Source material:
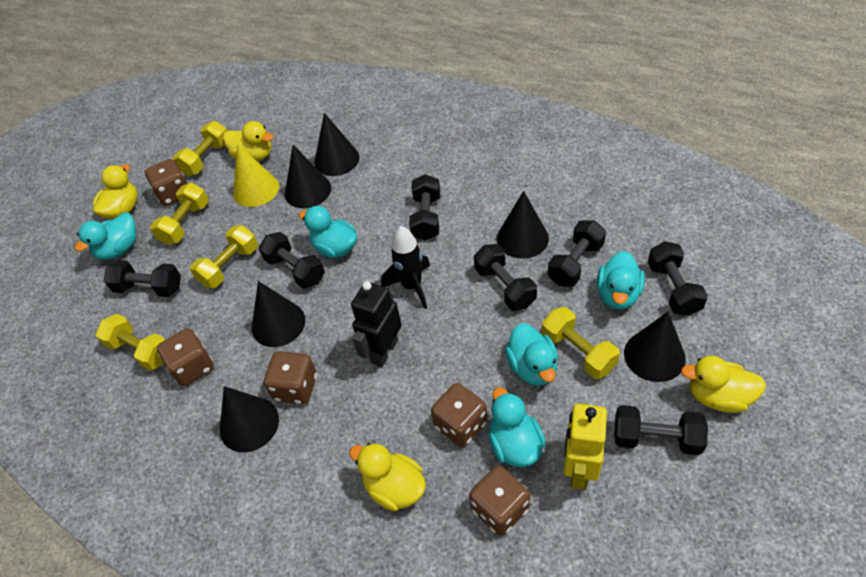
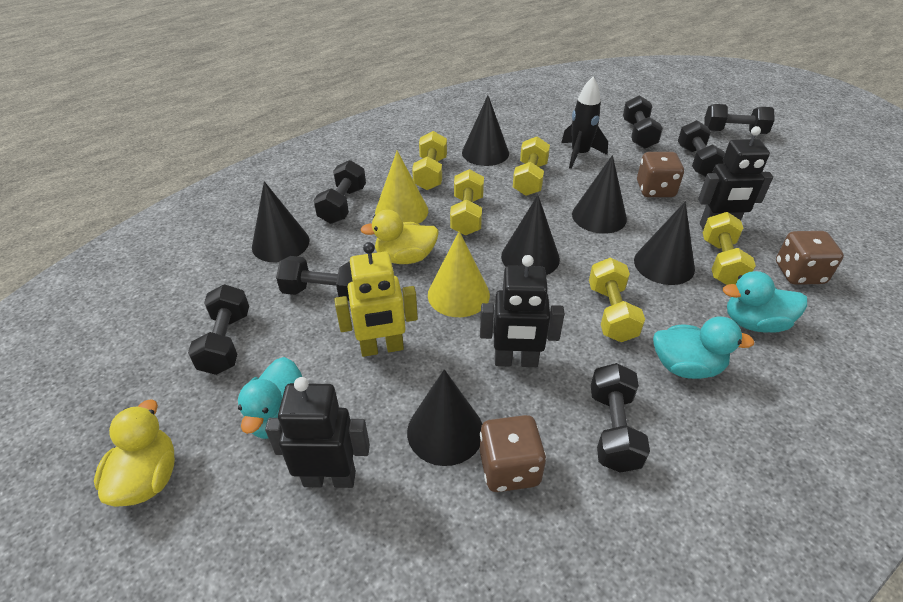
black robot: 1 -> 3
brown dice: 5 -> 3
turquoise duck: 5 -> 3
yellow cone: 1 -> 2
yellow duck: 4 -> 2

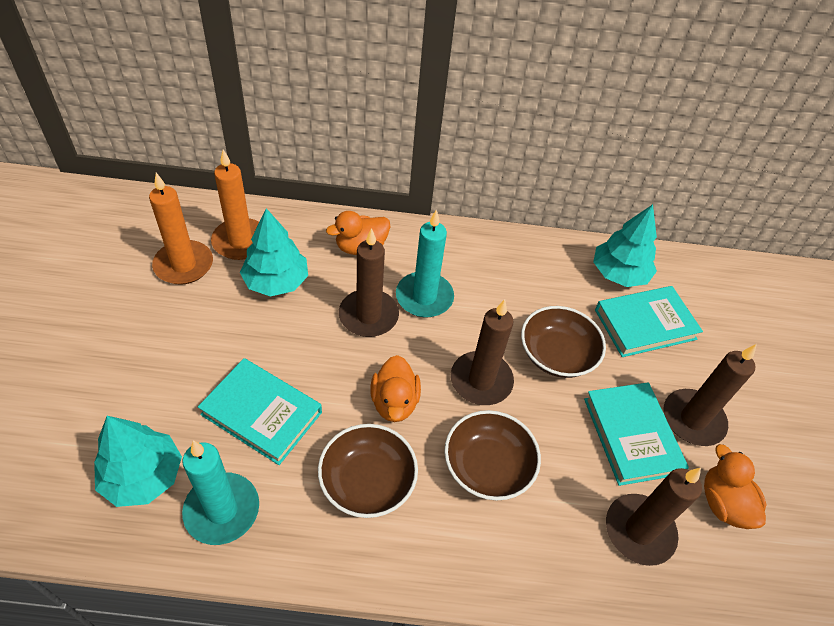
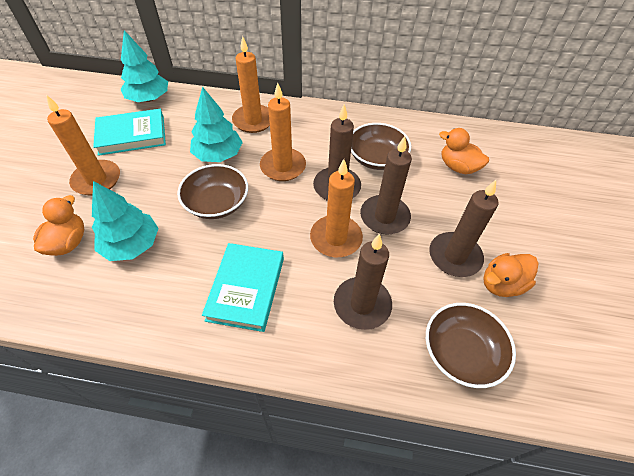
orange candle: 2 -> 4
turquoise book: 3 -> 2
turquoise candle: 2 -> 0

Task goal: Across the entries above, work out how many lines hold "turquoise". The answer is that number alone.

Completed exercise: 3